↓↓↓

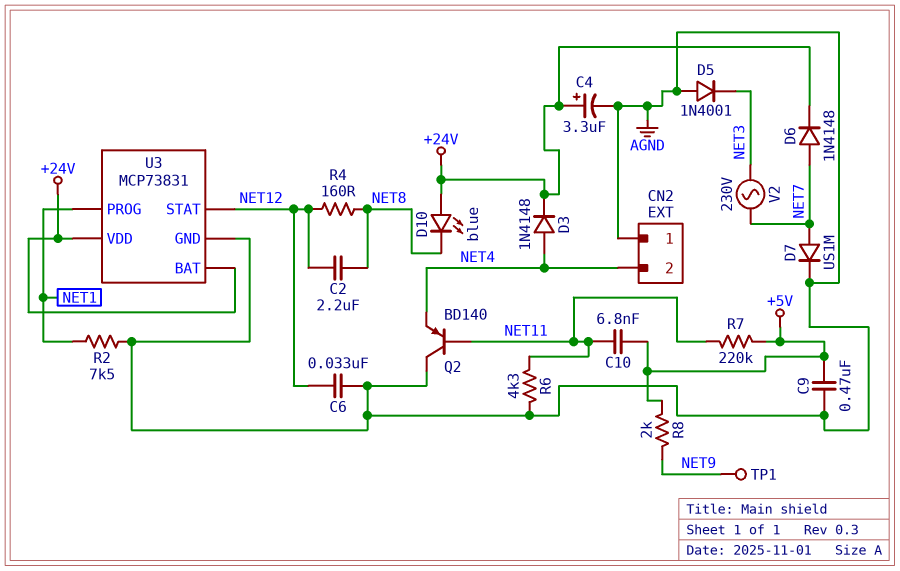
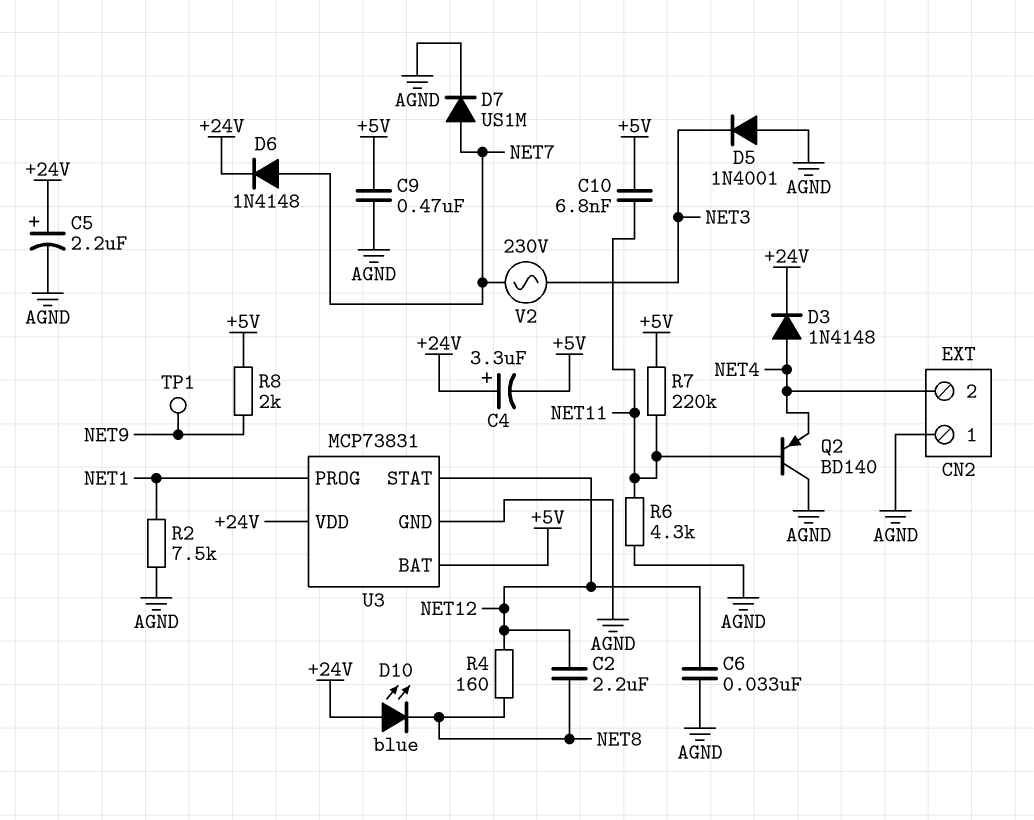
C4: 3.3uF (plus +24V, minus AGND) -> 3.3uF (plus +24V, minus +5V)
C5: none -> 2.2uF (plus +24V, minus AGND)
U3 pin BAT: +24V -> +5V

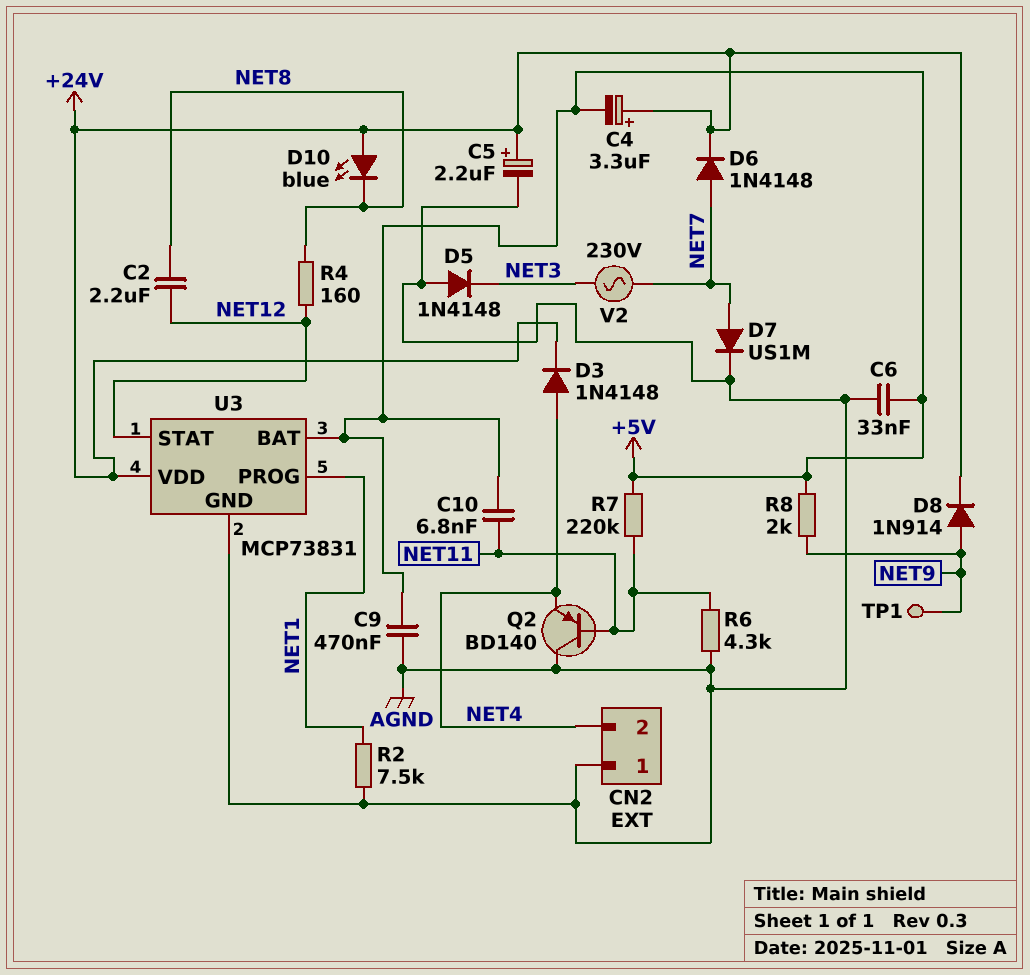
C6: 33nF (AGND, NET12) -> 33nF (+5V, AGND)
D5: diode 1N4001 (A AGND, K NET3) -> diode 1N4148 (A AGND, K NET3)
D8: none -> diode 1N914 (A NET9, K +24V)

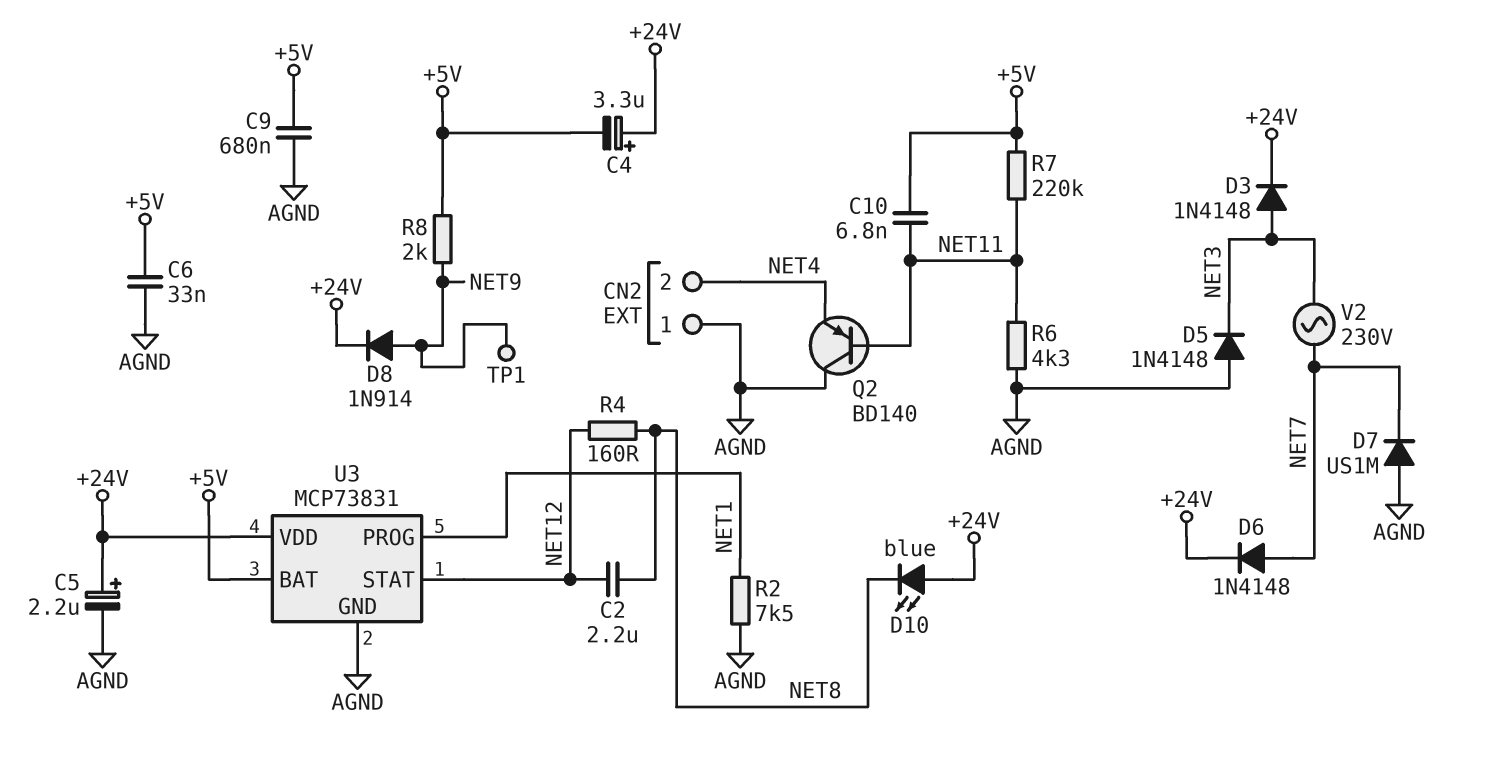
C9: 470nF (+5V, AGND) -> 680nF (+5V, AGND)
D3: diode 1N4148 (A NET4, K +24V) -> diode 1N4148 (A NET3, K +24V)
D7: diode US1M (A NET7, K AGND) -> diode US1M (A AGND, K NET7)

↑↑↑

• Exercise brief: Print the material above once more, exactly. No pictures belong in it.

• Answer area:
C4: 3.3uF (plus +24V, minus AGND) -> 3.3uF (plus +24V, minus +5V)
C5: none -> 2.2uF (plus +24V, minus AGND)
U3 pin BAT: +24V -> +5V

C6: 33nF (AGND, NET12) -> 33nF (+5V, AGND)
D5: diode 1N4001 (A AGND, K NET3) -> diode 1N4148 (A AGND, K NET3)
D8: none -> diode 1N914 (A NET9, K +24V)

C9: 470nF (+5V, AGND) -> 680nF (+5V, AGND)
D3: diode 1N4148 (A NET4, K +24V) -> diode 1N4148 (A NET3, K +24V)
D7: diode US1M (A NET7, K AGND) -> diode US1M (A AGND, K NET7)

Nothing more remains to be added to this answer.